» REQUIRED ACTION
Drop all images. Then write out each line below exactly as given.

» PROVIDED RECORDS
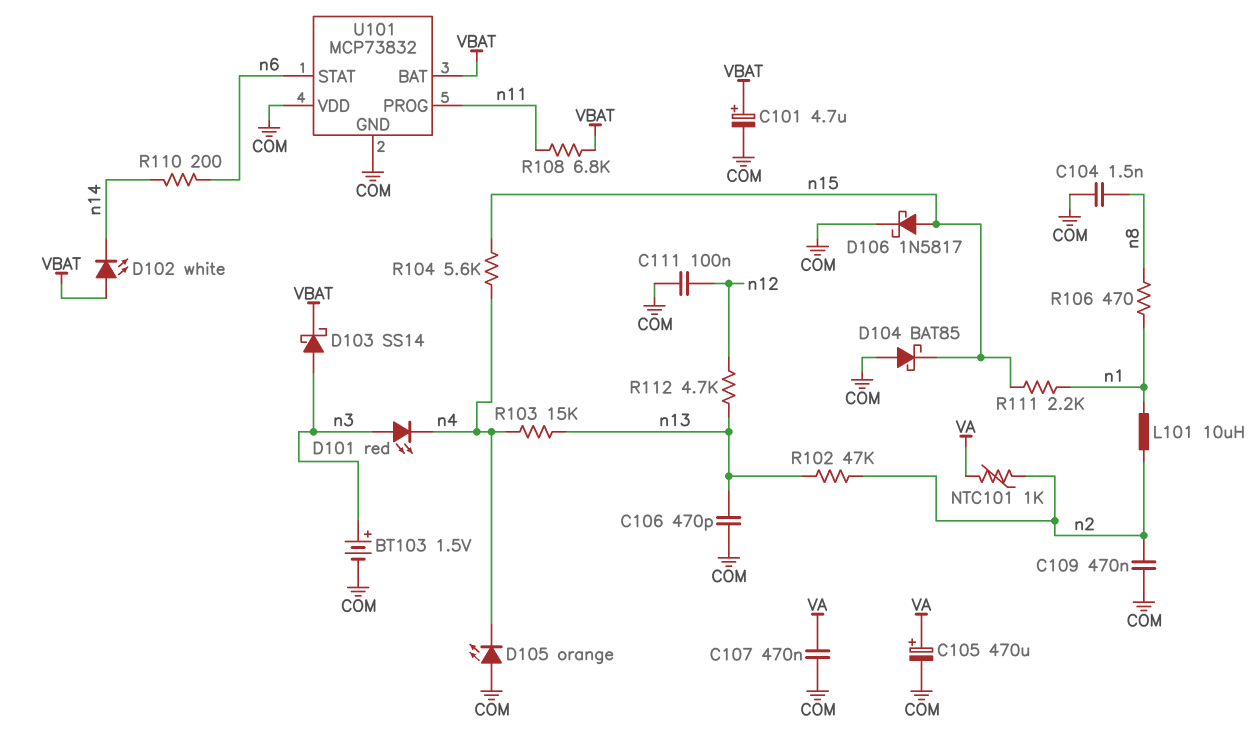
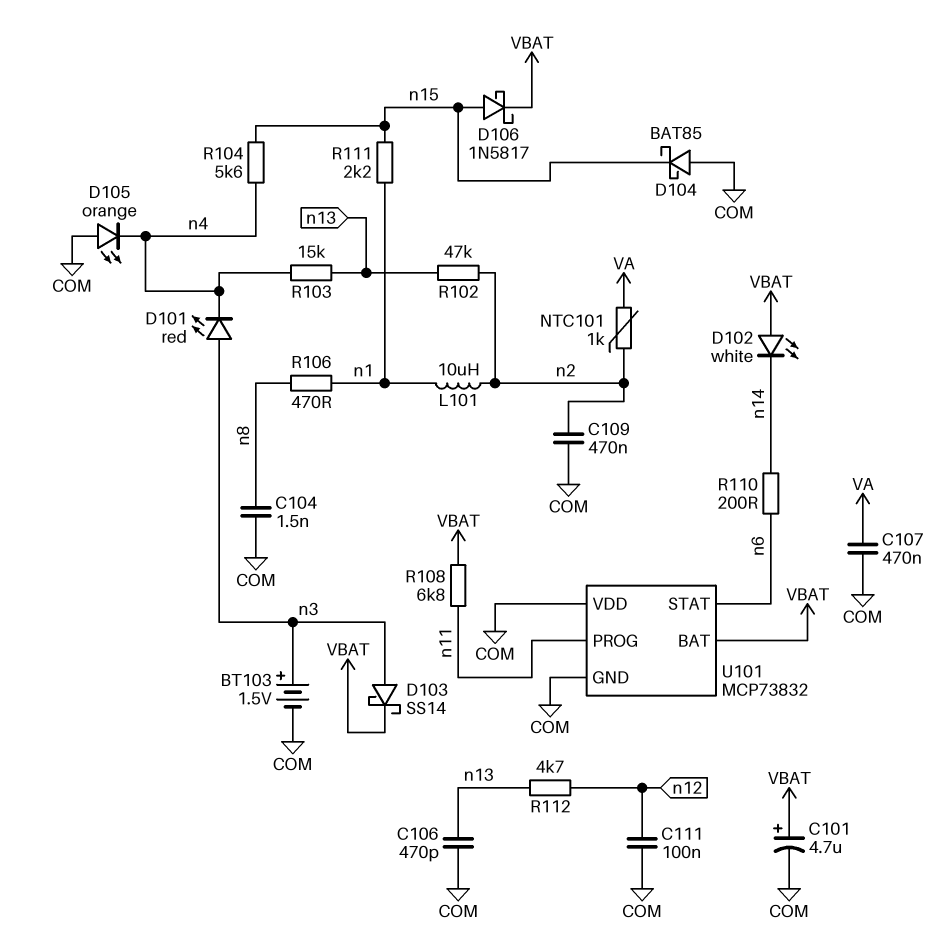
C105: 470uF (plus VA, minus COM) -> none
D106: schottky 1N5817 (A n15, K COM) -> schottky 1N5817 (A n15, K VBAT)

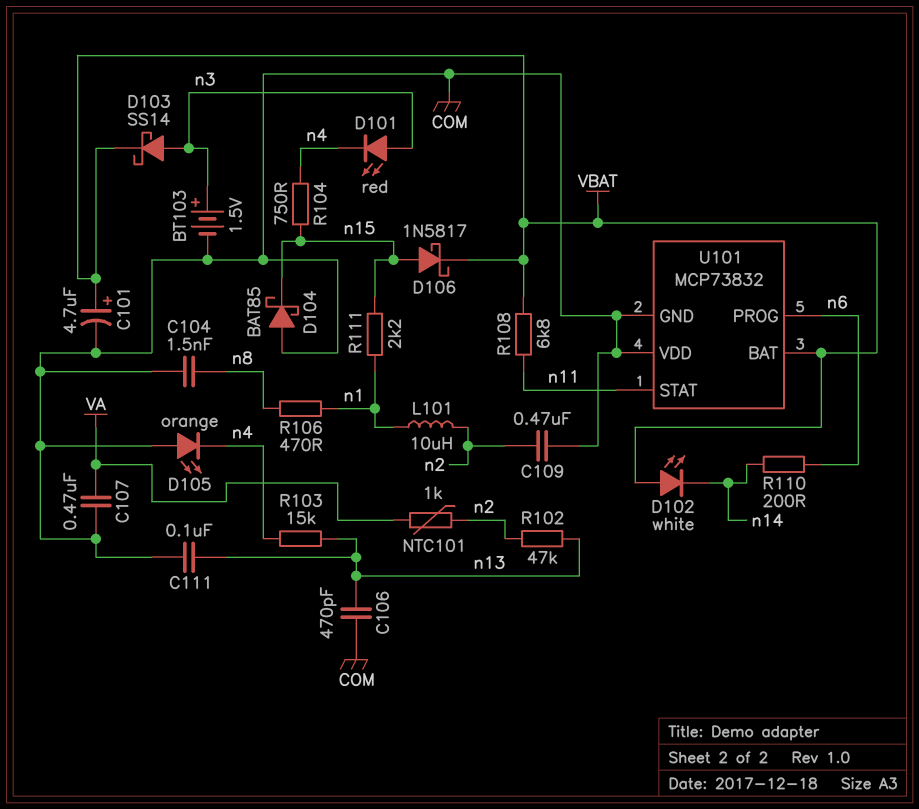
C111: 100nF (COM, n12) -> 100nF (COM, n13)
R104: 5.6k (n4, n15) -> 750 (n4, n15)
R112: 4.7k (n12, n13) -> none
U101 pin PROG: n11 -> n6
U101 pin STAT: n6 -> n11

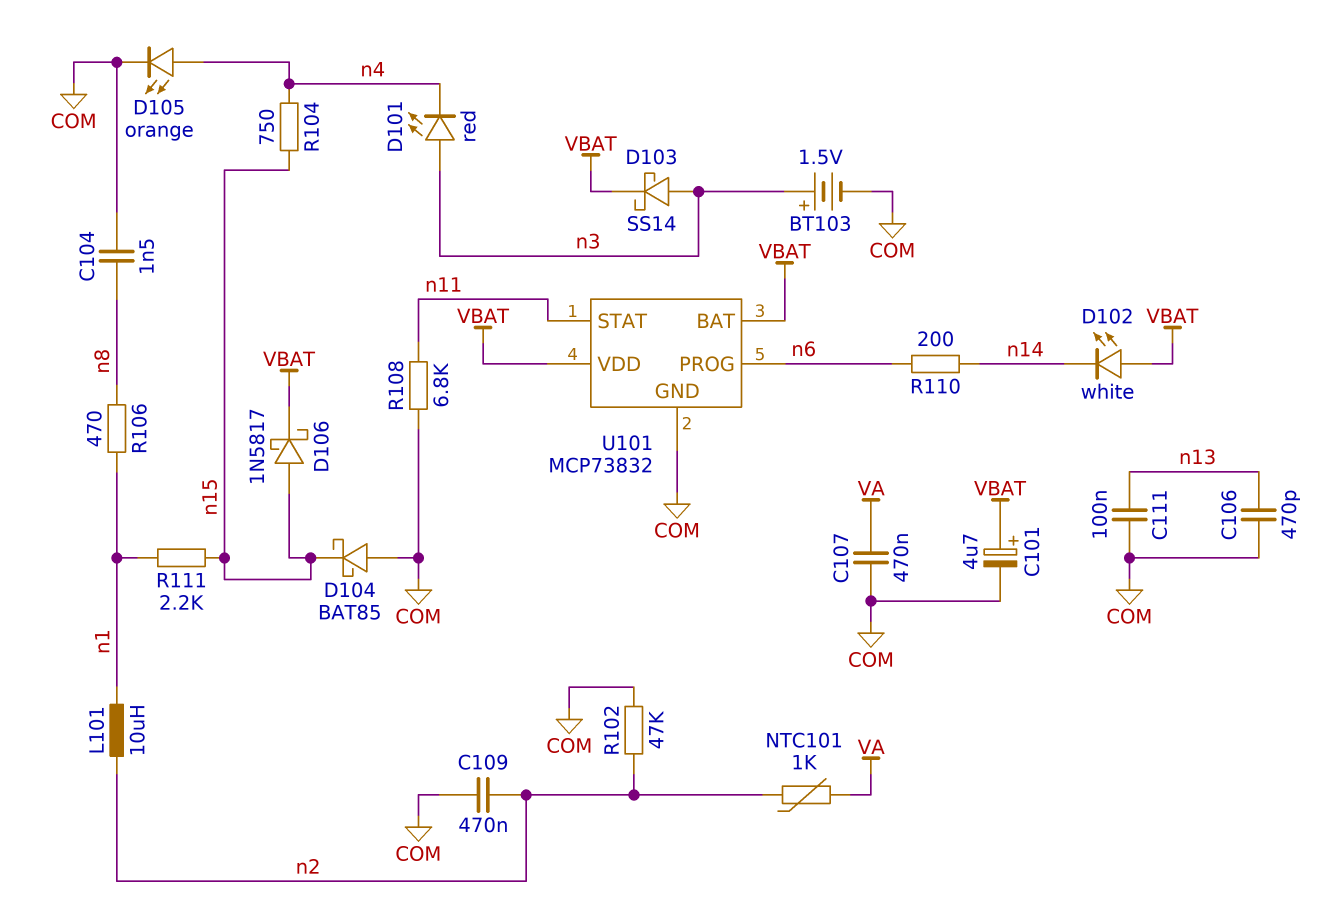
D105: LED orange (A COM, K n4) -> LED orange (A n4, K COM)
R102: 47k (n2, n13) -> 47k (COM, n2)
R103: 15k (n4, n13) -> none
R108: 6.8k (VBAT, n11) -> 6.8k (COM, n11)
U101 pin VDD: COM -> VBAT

» ANSWER
C105: 470uF (plus VA, minus COM) -> none
D106: schottky 1N5817 (A n15, K COM) -> schottky 1N5817 (A n15, K VBAT)

C111: 100nF (COM, n12) -> 100nF (COM, n13)
R104: 5.6k (n4, n15) -> 750 (n4, n15)
R112: 4.7k (n12, n13) -> none
U101 pin PROG: n11 -> n6
U101 pin STAT: n6 -> n11

D105: LED orange (A COM, K n4) -> LED orange (A n4, K COM)
R102: 47k (n2, n13) -> 47k (COM, n2)
R103: 15k (n4, n13) -> none
R108: 6.8k (VBAT, n11) -> 6.8k (COM, n11)
U101 pin VDD: COM -> VBAT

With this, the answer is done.